— start Task input —
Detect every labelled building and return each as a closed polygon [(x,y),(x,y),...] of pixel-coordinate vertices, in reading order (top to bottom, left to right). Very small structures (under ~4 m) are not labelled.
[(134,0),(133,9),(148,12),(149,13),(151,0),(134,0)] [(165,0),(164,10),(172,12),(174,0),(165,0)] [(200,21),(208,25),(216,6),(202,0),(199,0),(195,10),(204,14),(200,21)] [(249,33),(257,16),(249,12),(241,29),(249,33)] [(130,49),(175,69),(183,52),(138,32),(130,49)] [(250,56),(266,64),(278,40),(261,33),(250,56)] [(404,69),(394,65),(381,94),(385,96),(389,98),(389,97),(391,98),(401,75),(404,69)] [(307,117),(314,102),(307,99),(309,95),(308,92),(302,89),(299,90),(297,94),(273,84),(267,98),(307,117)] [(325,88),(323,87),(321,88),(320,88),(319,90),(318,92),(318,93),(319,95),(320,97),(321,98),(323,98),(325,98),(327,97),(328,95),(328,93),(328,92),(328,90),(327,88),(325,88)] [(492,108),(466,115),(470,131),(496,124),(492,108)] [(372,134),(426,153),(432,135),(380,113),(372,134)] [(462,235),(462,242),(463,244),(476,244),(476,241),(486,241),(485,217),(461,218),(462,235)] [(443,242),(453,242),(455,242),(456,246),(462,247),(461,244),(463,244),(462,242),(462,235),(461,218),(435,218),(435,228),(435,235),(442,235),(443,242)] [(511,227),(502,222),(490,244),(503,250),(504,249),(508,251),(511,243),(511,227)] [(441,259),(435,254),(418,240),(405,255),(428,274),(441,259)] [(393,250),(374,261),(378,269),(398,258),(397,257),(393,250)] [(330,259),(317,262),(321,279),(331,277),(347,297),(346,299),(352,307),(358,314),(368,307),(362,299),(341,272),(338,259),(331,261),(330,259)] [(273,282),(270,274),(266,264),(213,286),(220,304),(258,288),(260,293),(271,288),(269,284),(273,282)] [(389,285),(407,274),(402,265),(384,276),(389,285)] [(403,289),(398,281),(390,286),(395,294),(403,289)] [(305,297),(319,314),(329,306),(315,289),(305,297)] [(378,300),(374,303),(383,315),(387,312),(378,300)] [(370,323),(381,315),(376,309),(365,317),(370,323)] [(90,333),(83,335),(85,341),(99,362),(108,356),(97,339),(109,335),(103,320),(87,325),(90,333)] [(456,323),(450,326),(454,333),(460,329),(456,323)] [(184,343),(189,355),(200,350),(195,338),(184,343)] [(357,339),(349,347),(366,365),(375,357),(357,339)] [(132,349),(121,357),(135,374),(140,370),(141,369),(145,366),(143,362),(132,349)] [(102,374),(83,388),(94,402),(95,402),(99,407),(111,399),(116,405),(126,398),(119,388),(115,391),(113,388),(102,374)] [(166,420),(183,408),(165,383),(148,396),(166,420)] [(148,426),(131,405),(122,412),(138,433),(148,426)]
— end Task input —
— start Task input —
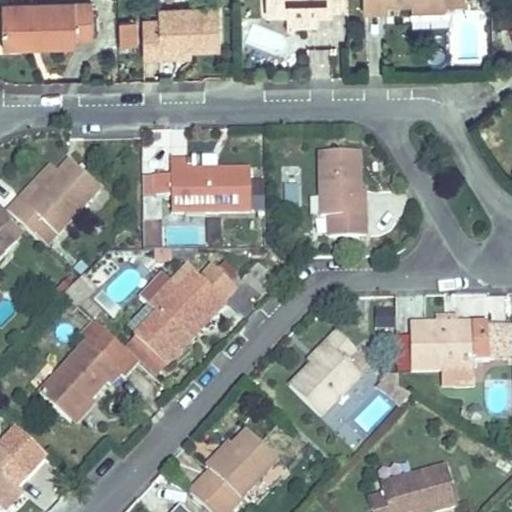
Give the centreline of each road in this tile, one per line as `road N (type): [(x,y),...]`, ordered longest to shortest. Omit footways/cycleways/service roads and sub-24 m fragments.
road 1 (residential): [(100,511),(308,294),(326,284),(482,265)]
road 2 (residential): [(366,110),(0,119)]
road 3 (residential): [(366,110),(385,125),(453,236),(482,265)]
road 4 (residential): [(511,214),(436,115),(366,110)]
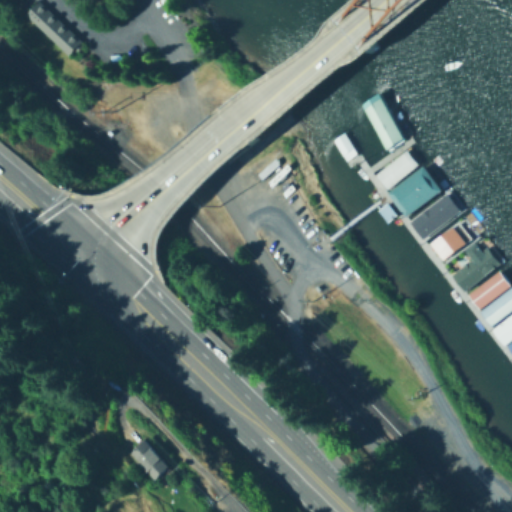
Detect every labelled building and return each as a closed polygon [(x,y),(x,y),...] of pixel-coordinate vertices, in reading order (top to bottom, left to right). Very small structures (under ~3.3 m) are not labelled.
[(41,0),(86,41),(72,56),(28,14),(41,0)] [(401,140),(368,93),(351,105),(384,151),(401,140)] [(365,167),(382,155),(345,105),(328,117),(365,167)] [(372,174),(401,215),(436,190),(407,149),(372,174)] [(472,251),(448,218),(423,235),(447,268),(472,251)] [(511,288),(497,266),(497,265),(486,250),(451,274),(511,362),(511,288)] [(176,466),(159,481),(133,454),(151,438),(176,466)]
— end Task input —
* [Brief]
Format the stretch of the listing from the line containing "Give the centreline" through the line containing "road 4 (residential): [(511,214),(436,115),(366,110)]" as a two-column CSV with the header instruction,output. Give one row per instruction, with the instruction text and its answer each in one quoted field and line breaks turned into spaces.

* [Full response]
instruction,output
"Give the centreline of each road in this tile, one per line as `road N (type): [(x,y),...]`, ordered longest to shortest. Omit footways/cycleways/service roads and sub-24 m fragments.","road 1 (residential): [(100,511),(308,294),(326,284),(482,265)] road 2 (residential): [(366,110),(0,119)] road 3 (residential): [(366,110),(385,125),(453,236),(482,265)] road 4 (residential): [(511,214),(436,115),(366,110)]"